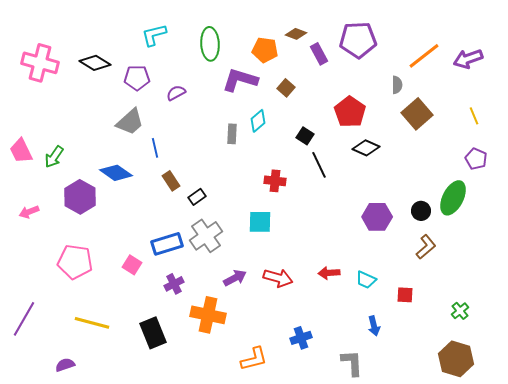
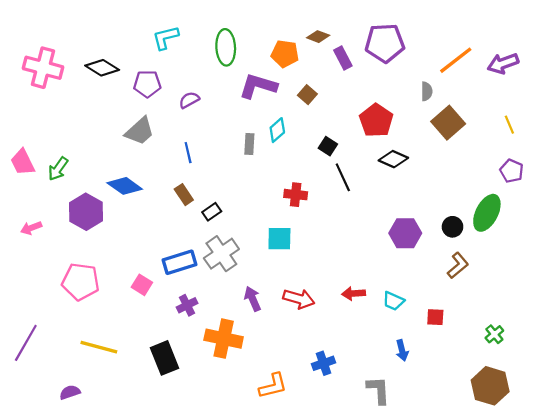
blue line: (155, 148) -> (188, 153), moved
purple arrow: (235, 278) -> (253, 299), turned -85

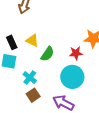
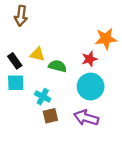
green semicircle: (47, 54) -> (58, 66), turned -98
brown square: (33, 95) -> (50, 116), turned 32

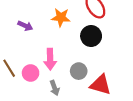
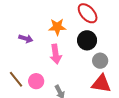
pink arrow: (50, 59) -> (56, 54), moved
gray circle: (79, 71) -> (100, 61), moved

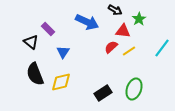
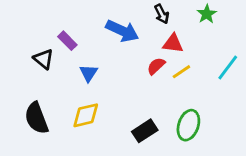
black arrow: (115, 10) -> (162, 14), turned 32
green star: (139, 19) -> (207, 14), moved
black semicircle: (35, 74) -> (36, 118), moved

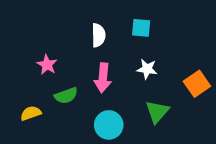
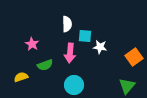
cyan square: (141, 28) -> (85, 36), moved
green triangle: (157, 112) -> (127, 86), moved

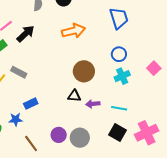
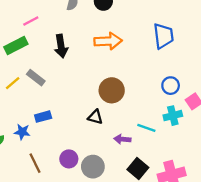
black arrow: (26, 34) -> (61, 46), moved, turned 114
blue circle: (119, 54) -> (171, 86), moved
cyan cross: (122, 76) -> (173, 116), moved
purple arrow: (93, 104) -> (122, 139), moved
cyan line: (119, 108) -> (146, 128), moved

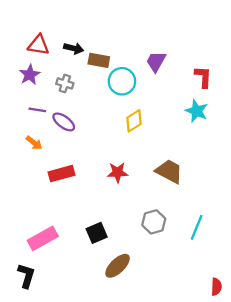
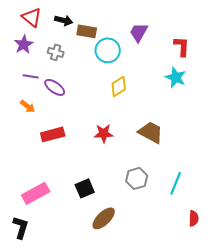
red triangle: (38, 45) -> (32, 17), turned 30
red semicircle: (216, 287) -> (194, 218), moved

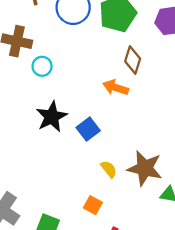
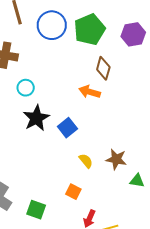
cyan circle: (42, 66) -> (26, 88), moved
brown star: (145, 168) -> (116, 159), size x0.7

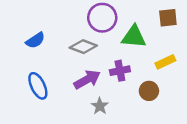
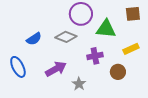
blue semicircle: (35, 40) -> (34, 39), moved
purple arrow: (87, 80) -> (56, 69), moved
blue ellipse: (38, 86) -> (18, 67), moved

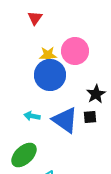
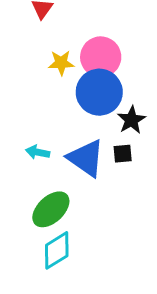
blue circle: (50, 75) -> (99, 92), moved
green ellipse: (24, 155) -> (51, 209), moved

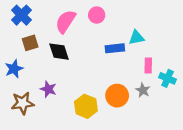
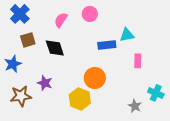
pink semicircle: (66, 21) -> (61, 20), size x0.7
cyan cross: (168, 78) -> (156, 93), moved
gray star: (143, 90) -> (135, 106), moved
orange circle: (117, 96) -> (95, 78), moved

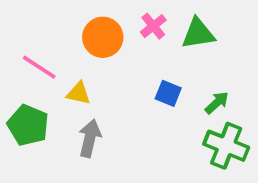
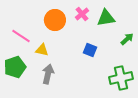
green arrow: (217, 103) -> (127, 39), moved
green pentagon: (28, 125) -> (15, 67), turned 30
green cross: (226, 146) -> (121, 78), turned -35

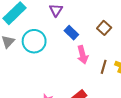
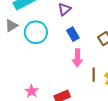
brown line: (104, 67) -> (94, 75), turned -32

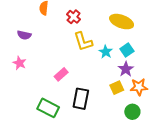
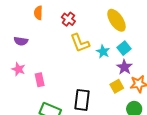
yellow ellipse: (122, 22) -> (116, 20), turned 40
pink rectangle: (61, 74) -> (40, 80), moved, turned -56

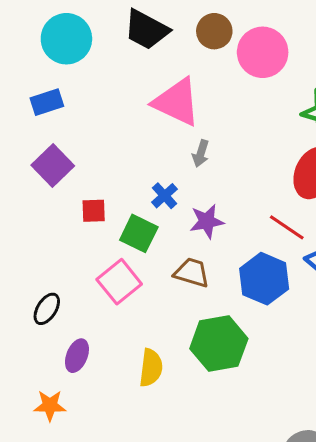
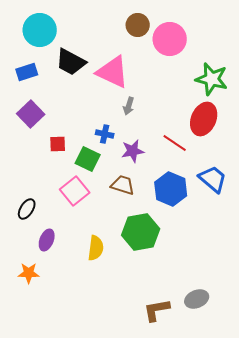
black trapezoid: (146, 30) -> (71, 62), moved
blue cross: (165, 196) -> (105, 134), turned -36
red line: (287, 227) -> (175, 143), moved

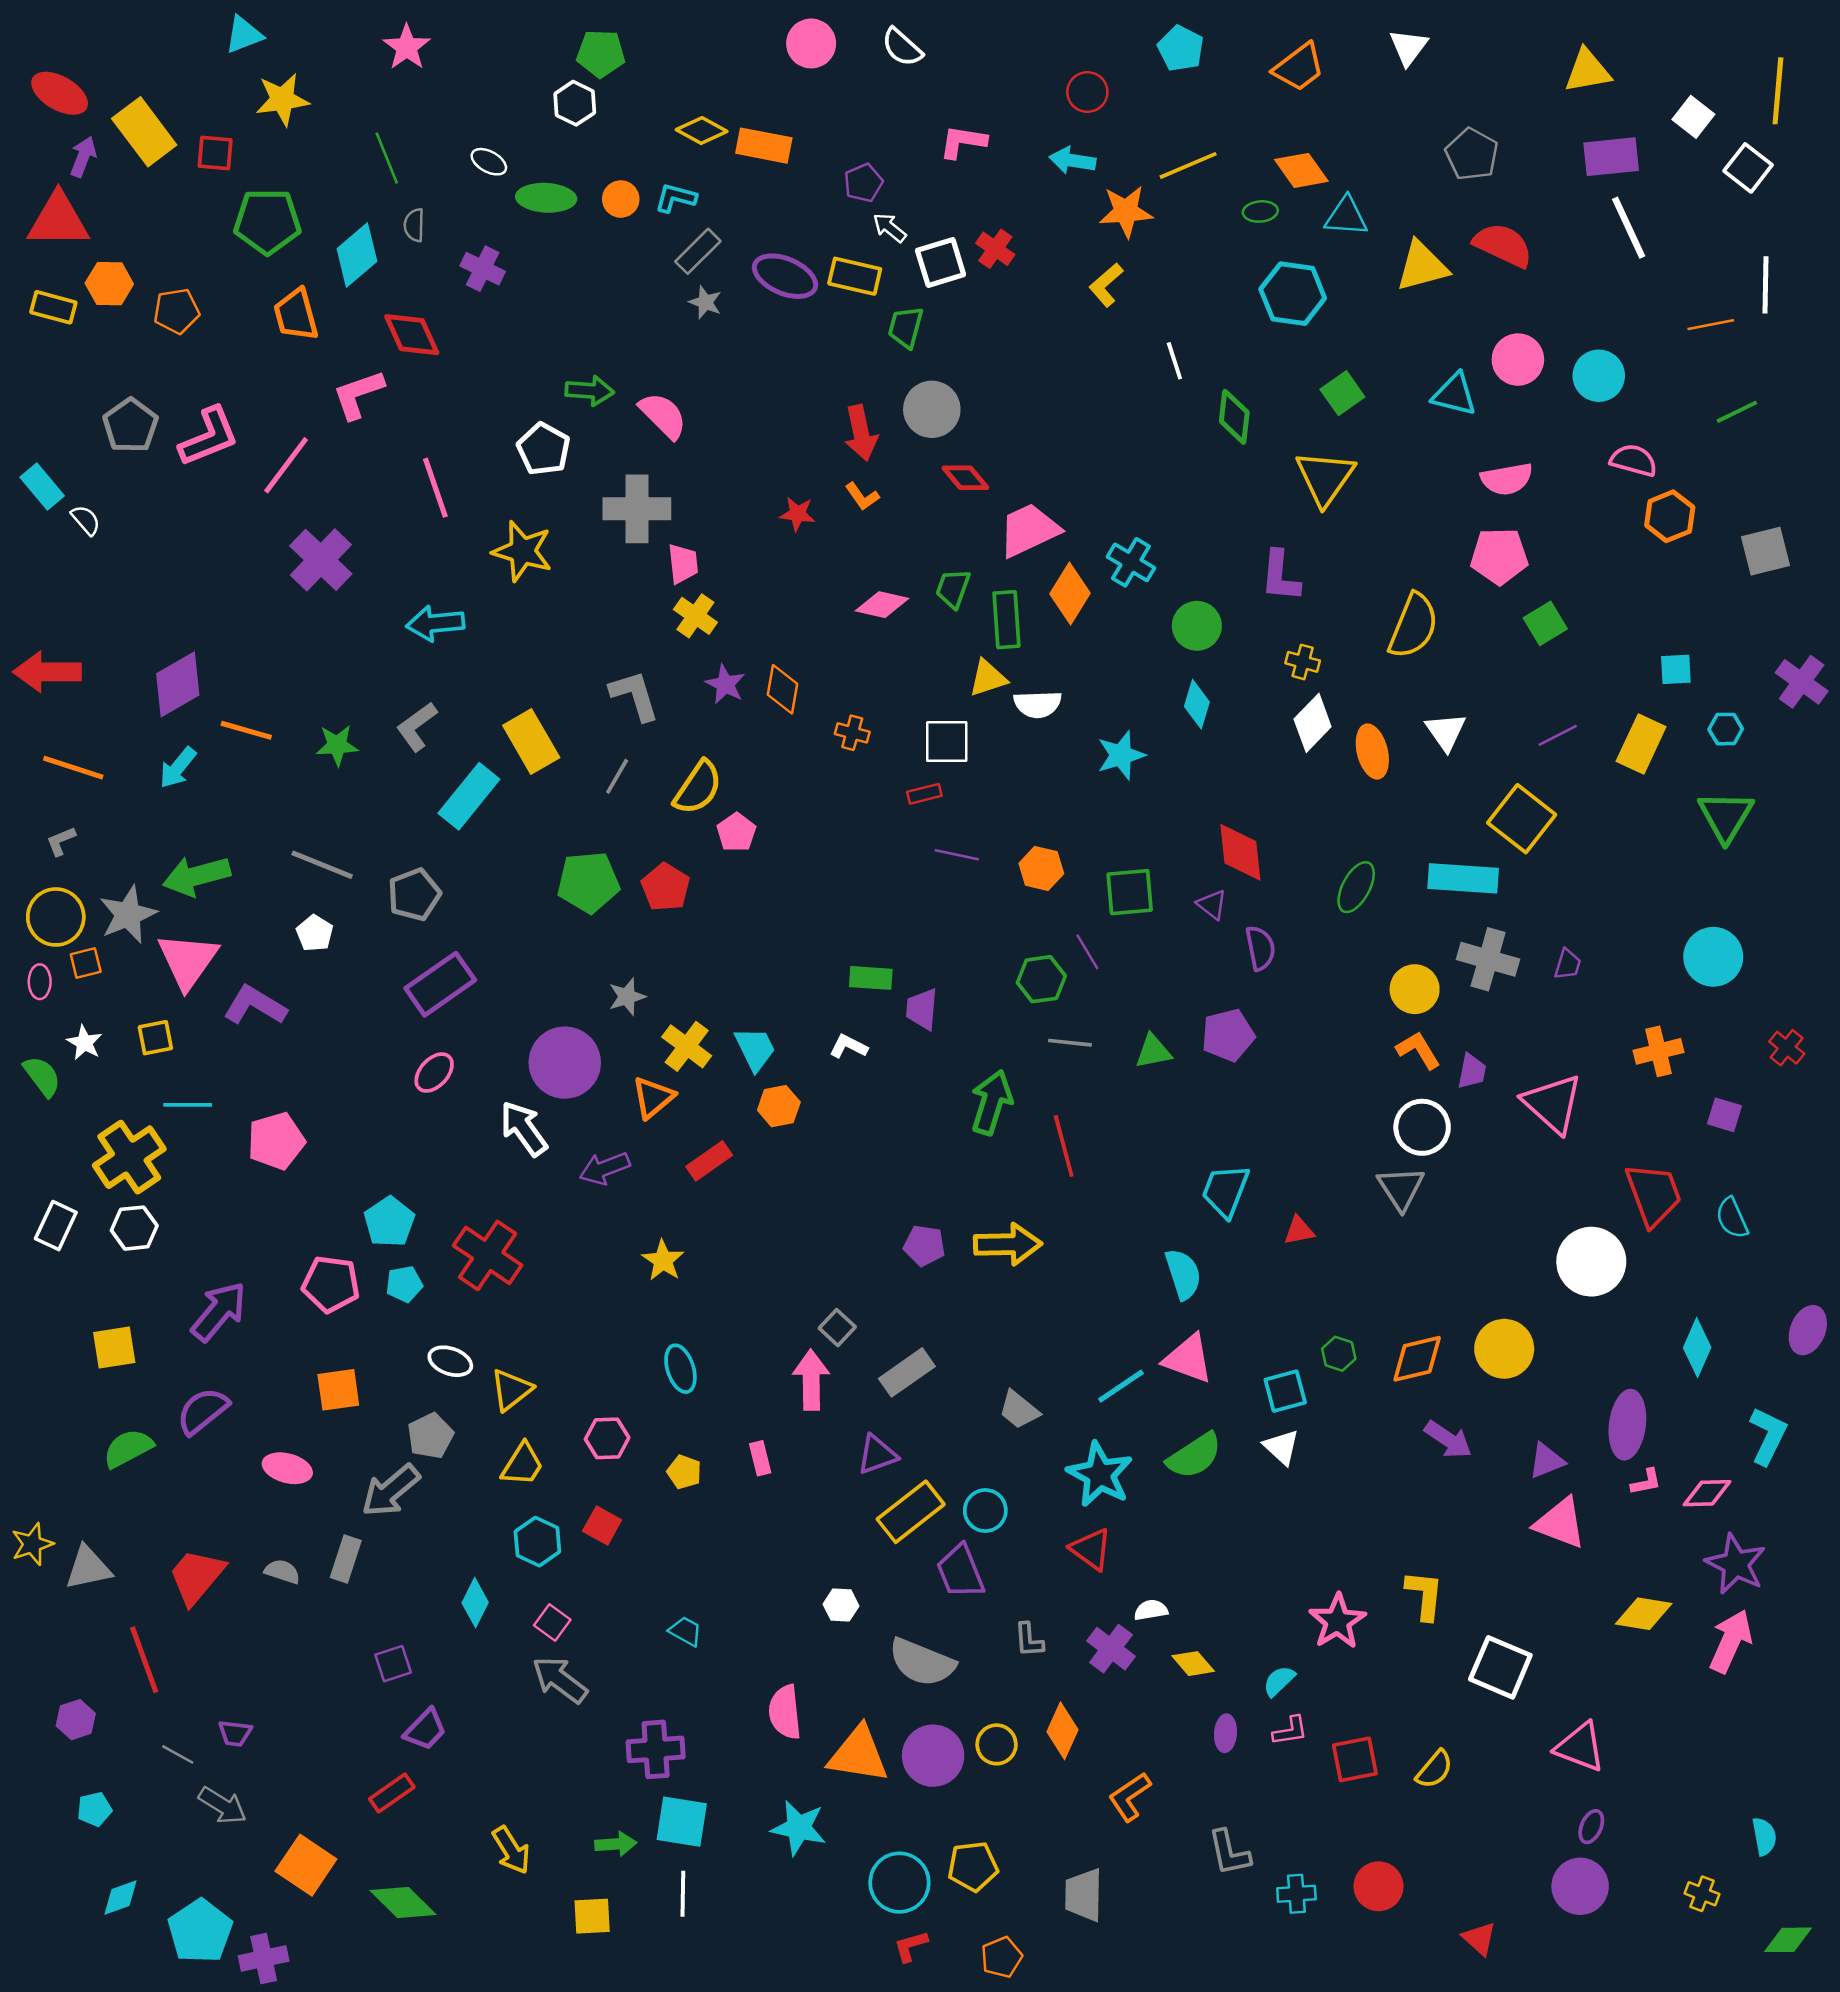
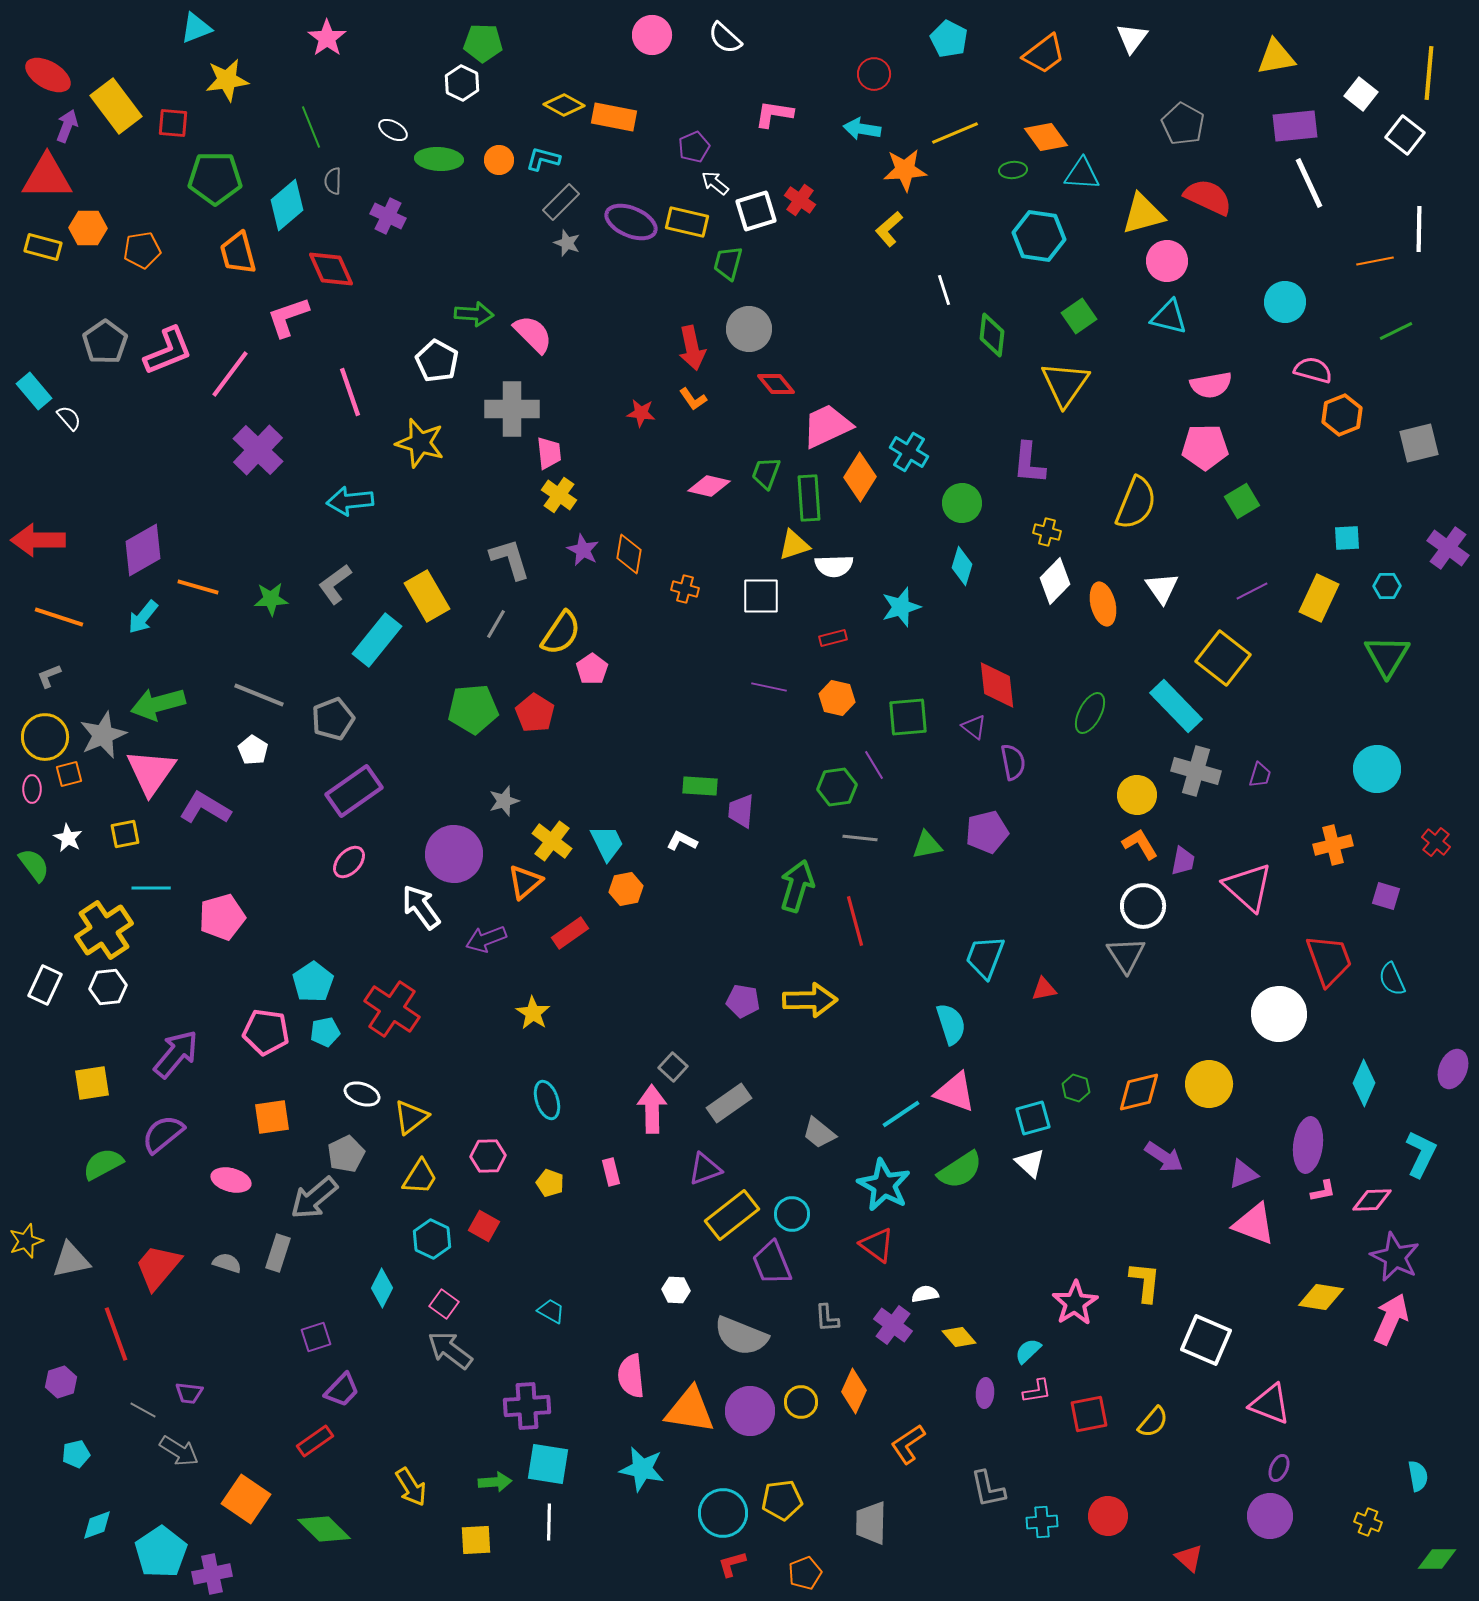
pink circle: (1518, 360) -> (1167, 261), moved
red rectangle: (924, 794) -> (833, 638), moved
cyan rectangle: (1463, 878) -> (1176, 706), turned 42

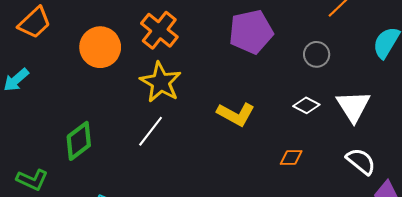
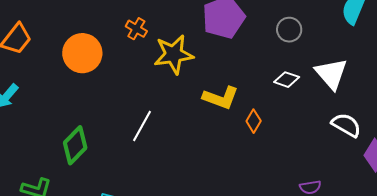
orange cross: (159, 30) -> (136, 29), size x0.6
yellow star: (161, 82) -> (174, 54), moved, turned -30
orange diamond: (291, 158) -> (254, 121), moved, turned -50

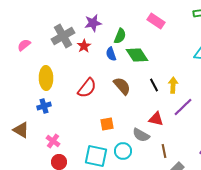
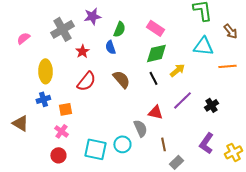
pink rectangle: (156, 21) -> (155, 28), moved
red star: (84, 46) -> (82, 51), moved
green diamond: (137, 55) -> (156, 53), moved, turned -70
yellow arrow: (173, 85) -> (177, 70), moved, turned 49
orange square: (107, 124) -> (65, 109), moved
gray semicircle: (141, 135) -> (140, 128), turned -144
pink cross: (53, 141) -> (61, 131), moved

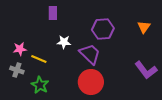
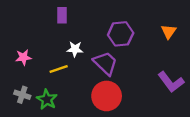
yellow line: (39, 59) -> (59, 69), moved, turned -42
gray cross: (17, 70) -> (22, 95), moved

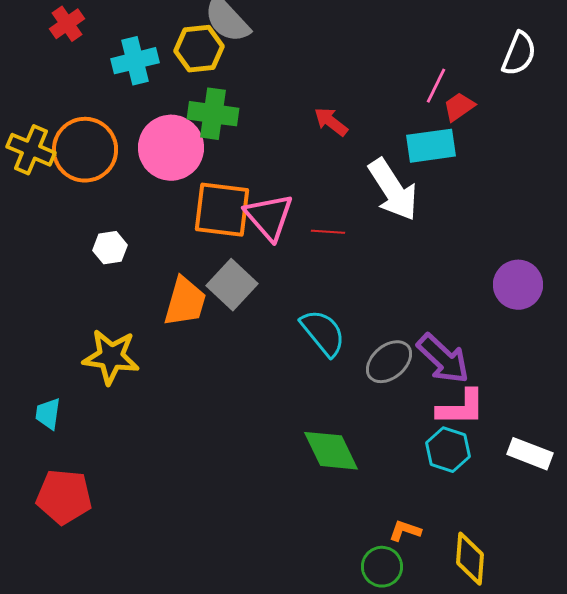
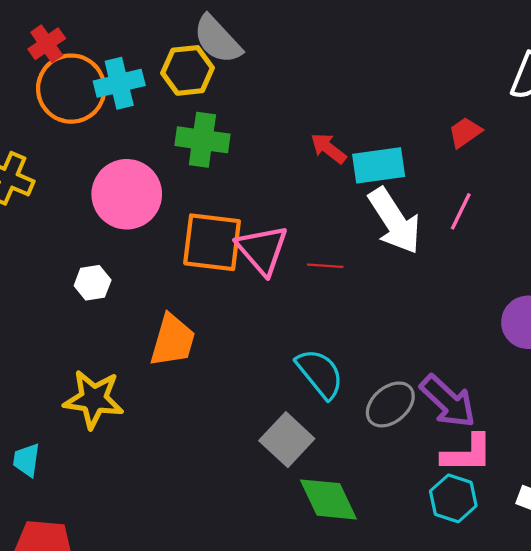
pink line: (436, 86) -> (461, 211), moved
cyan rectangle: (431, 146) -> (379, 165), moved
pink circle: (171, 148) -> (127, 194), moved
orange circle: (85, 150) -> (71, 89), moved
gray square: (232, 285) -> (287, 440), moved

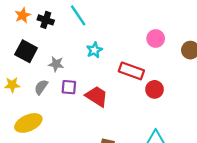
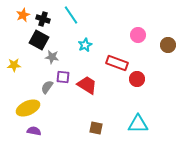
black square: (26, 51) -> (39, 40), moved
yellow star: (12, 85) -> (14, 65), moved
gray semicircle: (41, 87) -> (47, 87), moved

_TASK DETAILS_.
All lines from the one containing "yellow ellipse: (122, 22)" through the end of the data are to be restated exactly, with nothing else and without the pictures.

_TASK ANSWER_.
yellow ellipse: (122, 22) -> (116, 20), turned 40
pink rectangle: (61, 74) -> (40, 80), moved, turned -56

black trapezoid: (146, 30) -> (71, 62), moved
blue cross: (165, 196) -> (105, 134), turned -36
red line: (287, 227) -> (175, 143), moved

pink circle: (1518, 360) -> (1167, 261), moved
red rectangle: (924, 794) -> (833, 638), moved
cyan rectangle: (1463, 878) -> (1176, 706), turned 42

orange cross: (159, 30) -> (136, 29), size x0.6
yellow star: (161, 82) -> (174, 54), moved, turned -30
orange diamond: (291, 158) -> (254, 121), moved, turned -50

pink rectangle: (156, 21) -> (155, 28), moved
red star: (84, 46) -> (82, 51), moved
green diamond: (137, 55) -> (156, 53), moved, turned -70
yellow arrow: (173, 85) -> (177, 70), moved, turned 49
orange square: (107, 124) -> (65, 109), moved
gray semicircle: (141, 135) -> (140, 128), turned -144
pink cross: (53, 141) -> (61, 131), moved

yellow line: (39, 59) -> (59, 69), moved, turned -42
gray cross: (17, 70) -> (22, 95), moved

pink line: (436, 86) -> (461, 211), moved
cyan rectangle: (431, 146) -> (379, 165), moved
pink circle: (171, 148) -> (127, 194), moved
orange circle: (85, 150) -> (71, 89), moved
gray square: (232, 285) -> (287, 440), moved

black square: (26, 51) -> (39, 40), moved
yellow star: (12, 85) -> (14, 65), moved
gray semicircle: (41, 87) -> (47, 87), moved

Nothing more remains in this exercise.